> _What is being asked_: Ignoring every picture, return the lines of the listing below word for word, from the line that holds "white box [801,353,856,408]" through the line that holds "brown shoe [442,278,486,326]".

> _Material provided_:
══════

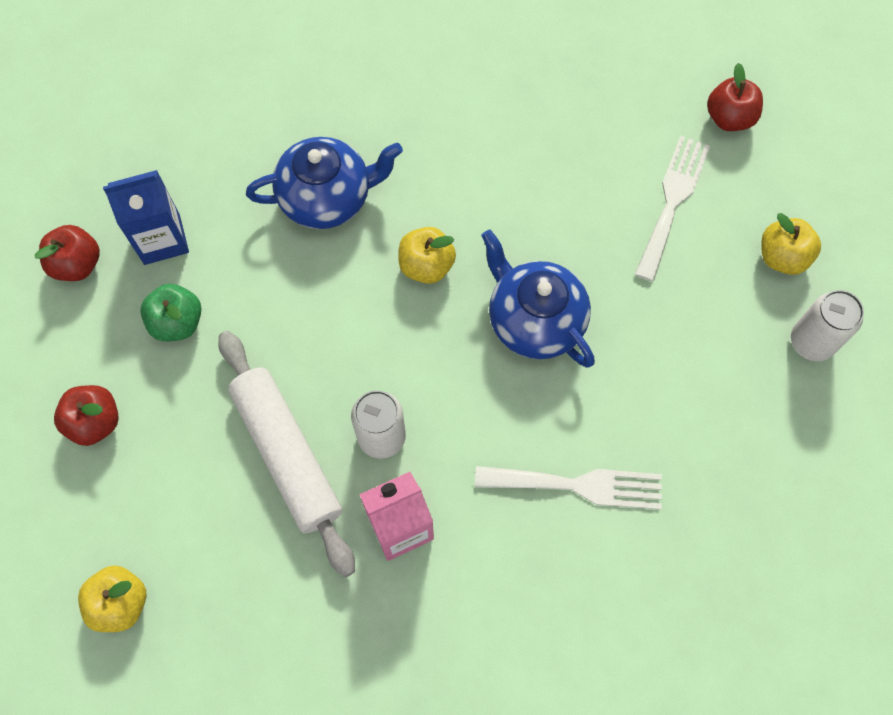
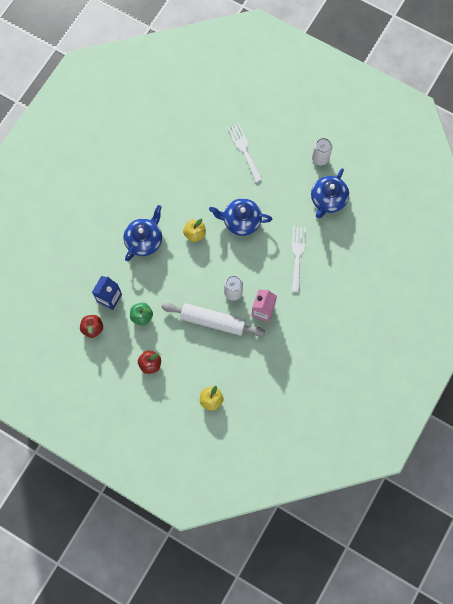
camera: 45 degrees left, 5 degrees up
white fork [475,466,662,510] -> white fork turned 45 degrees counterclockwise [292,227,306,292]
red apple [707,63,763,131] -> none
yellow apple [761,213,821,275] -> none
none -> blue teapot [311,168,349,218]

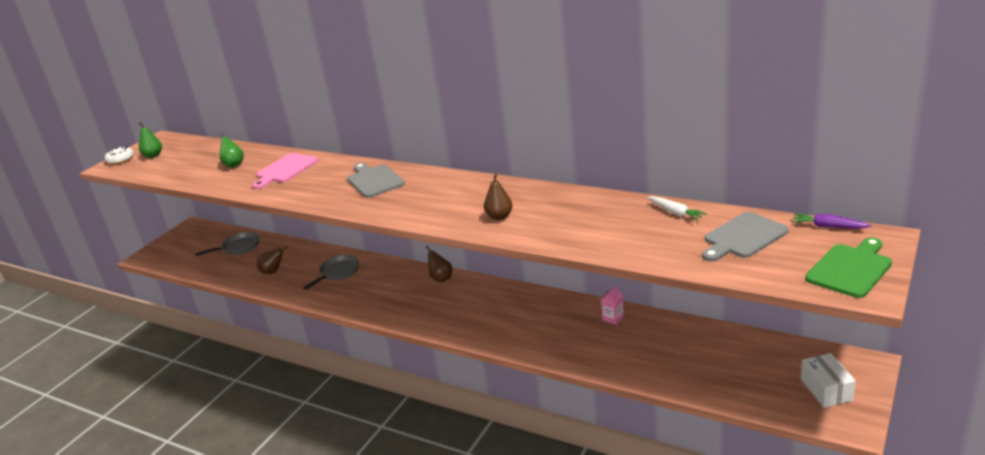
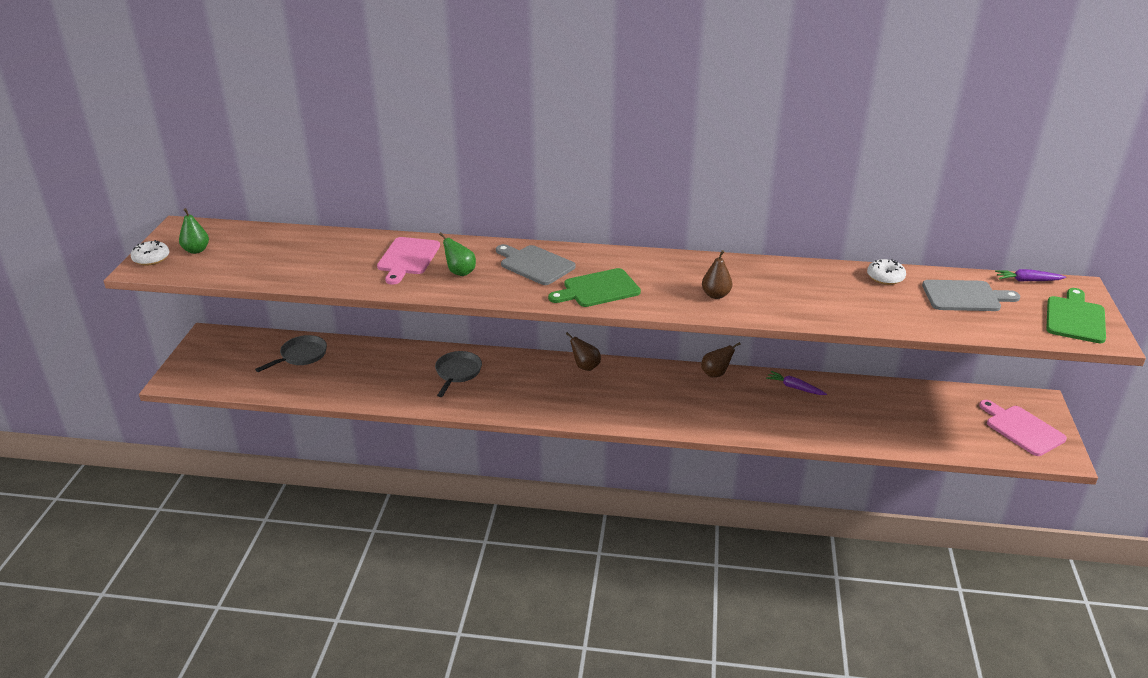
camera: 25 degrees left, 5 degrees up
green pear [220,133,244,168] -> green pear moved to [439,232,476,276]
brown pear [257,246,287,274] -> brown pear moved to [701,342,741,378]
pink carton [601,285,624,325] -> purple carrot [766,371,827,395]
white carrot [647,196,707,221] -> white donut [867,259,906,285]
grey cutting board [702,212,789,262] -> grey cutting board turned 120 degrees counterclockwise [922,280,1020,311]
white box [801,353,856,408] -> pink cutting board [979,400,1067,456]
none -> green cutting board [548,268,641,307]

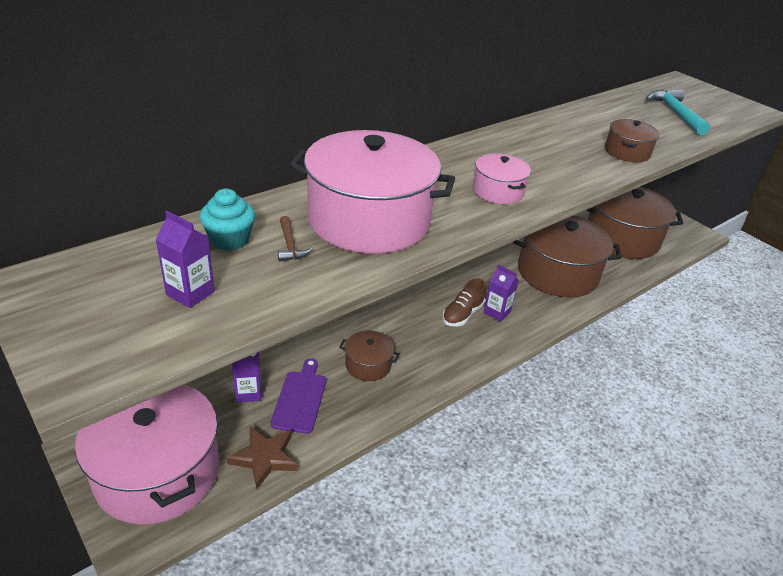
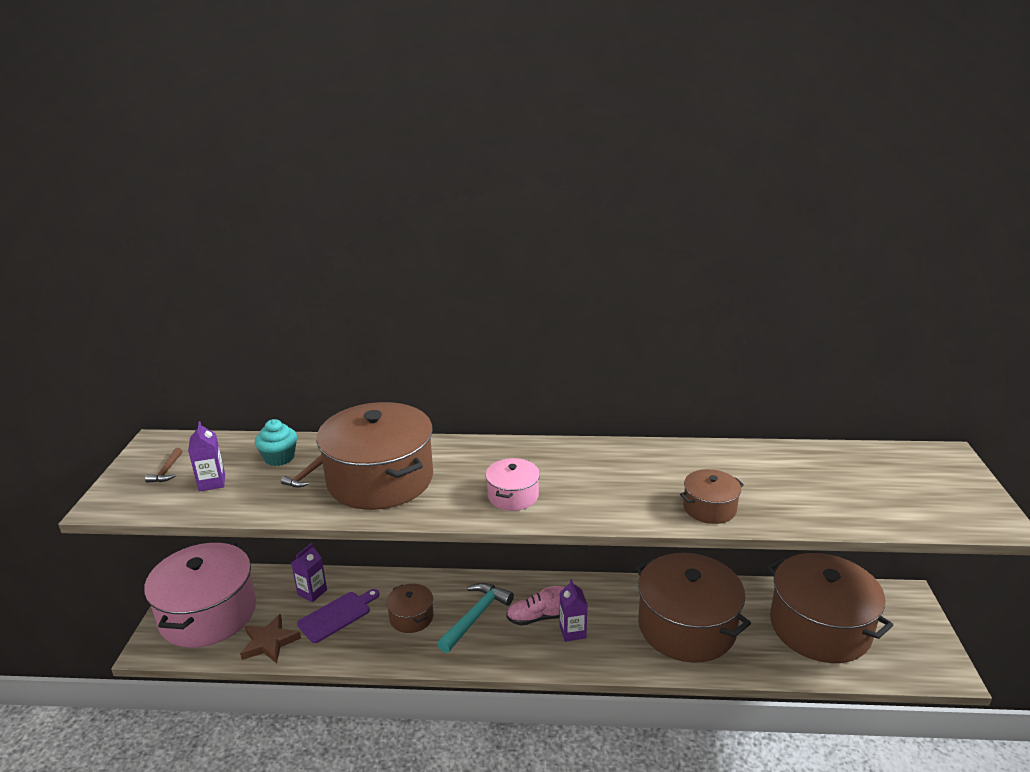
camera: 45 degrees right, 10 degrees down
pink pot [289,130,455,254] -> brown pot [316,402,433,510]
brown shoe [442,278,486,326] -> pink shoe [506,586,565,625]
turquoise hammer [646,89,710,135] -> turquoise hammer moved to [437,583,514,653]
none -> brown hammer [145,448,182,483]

══════

> _Response area_:
white box [801,353,856,408] -> pink cutting board [979,400,1067,456]
none -> green cutting board [548,268,641,307]

camera: 45 degrees right, 10 degrees down
pink pot [289,130,455,254] -> brown pot [316,402,433,510]
brown shoe [442,278,486,326] -> pink shoe [506,586,565,625]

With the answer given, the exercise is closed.